Work request: Scan the listing below for the string "lamp" and copy each line where it turns up.

Source material:
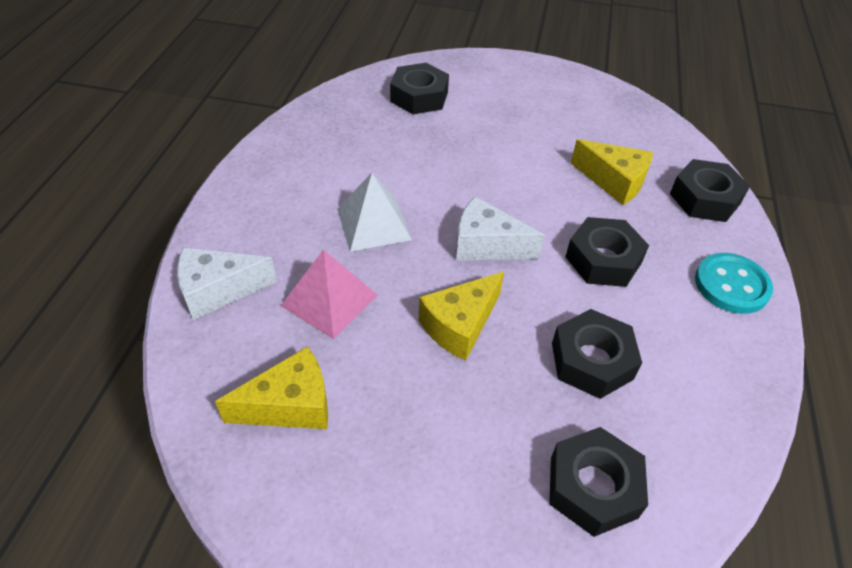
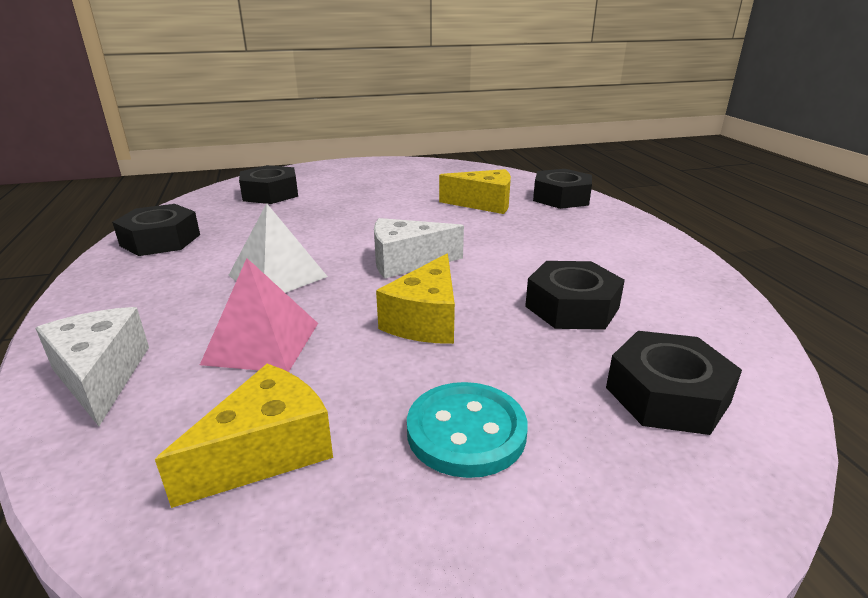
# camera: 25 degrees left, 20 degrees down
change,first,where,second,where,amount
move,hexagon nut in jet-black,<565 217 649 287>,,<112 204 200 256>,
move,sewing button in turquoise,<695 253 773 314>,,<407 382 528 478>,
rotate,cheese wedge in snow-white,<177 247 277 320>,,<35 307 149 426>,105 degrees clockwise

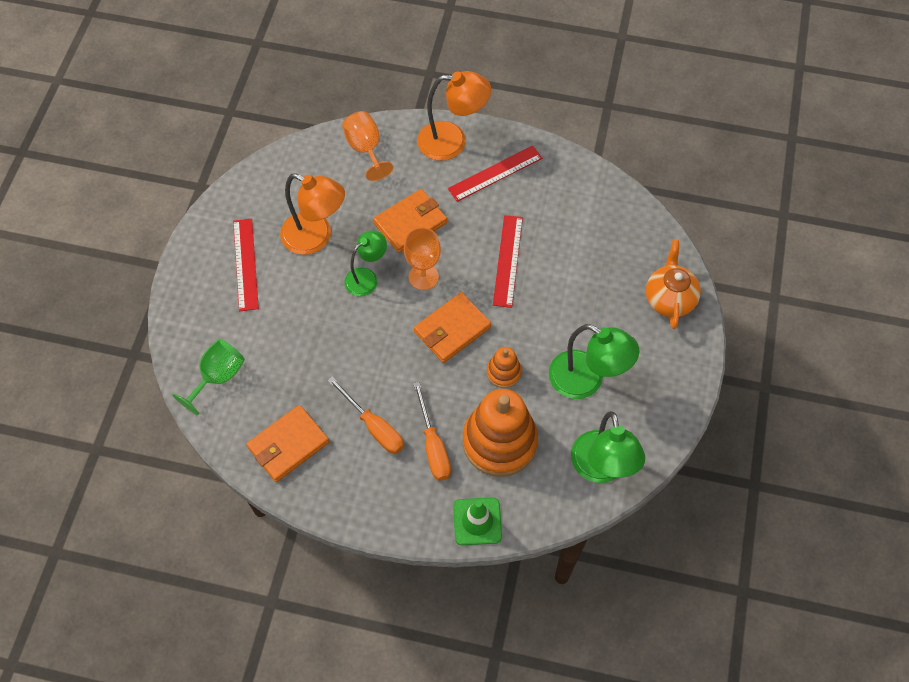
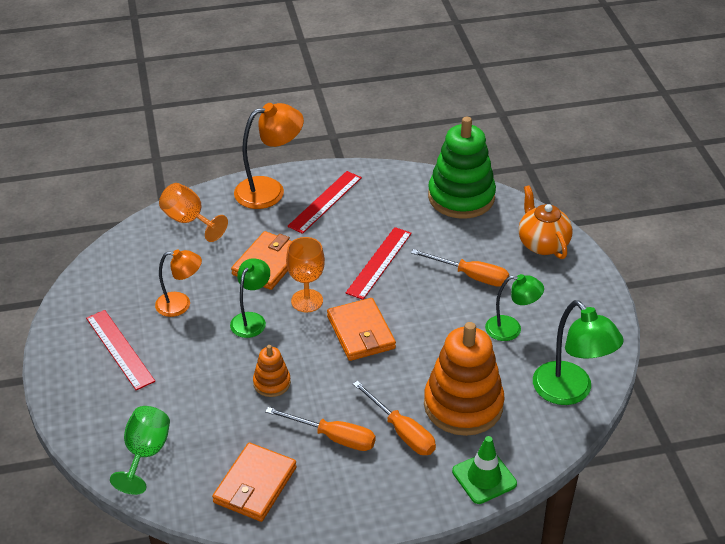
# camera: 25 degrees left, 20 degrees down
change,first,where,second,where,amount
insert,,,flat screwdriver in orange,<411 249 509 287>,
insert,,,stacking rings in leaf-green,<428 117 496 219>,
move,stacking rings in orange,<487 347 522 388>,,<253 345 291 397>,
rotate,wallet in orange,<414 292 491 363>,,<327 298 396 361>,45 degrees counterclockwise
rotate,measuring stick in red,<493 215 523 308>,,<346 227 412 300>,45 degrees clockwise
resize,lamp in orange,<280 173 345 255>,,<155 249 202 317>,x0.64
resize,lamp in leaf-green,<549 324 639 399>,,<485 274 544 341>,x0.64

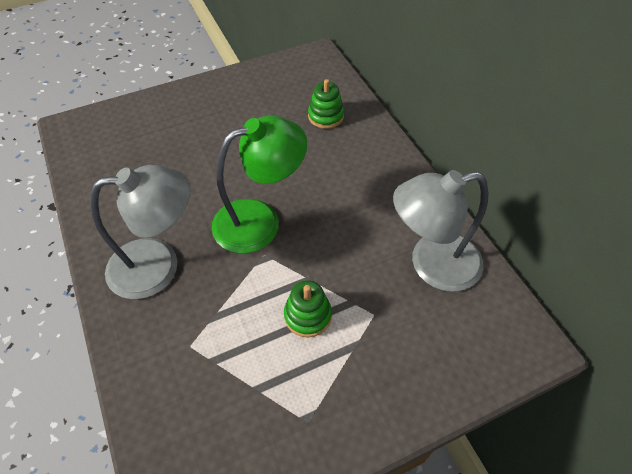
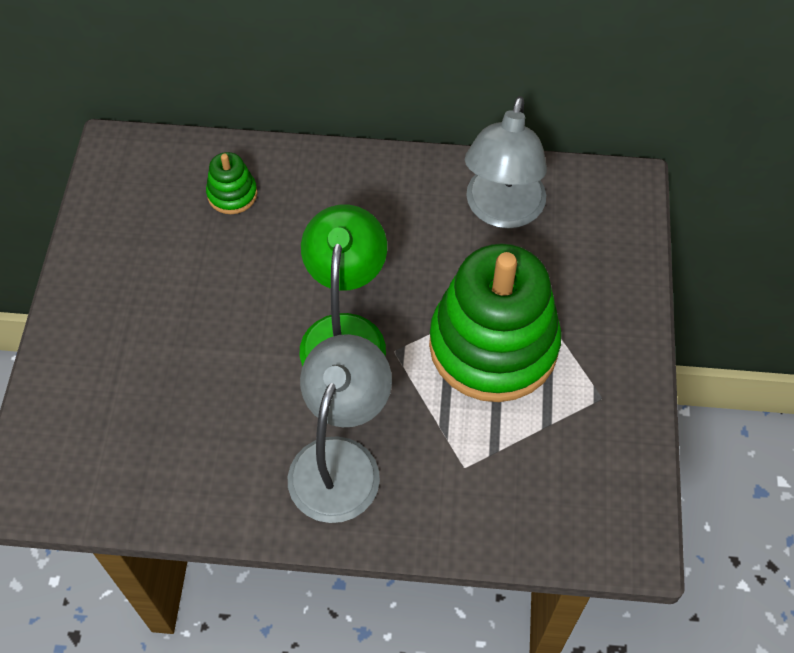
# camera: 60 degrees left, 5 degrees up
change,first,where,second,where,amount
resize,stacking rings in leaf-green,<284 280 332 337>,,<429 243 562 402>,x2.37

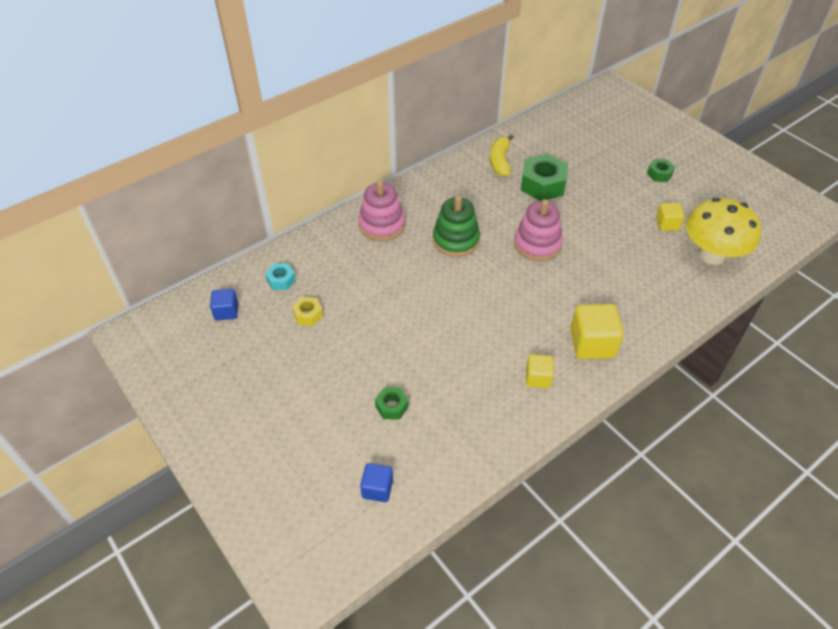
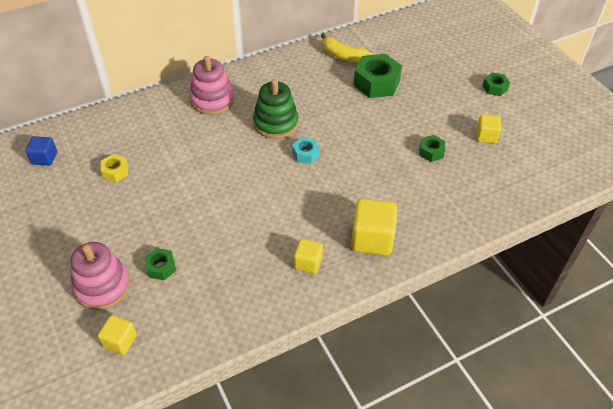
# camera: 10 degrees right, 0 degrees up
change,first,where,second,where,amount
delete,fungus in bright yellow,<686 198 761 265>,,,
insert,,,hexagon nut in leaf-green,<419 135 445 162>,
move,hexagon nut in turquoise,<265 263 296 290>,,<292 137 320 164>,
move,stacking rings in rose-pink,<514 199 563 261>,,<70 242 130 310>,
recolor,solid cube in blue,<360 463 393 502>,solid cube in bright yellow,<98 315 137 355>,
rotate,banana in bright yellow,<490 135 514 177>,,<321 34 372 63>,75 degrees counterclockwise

Solution to this exercise:
resize,lamp in orange,<280 173 345 255>,,<155 249 202 317>,x0.64
resize,lamp in leaf-green,<549 324 639 399>,,<485 274 544 341>,x0.64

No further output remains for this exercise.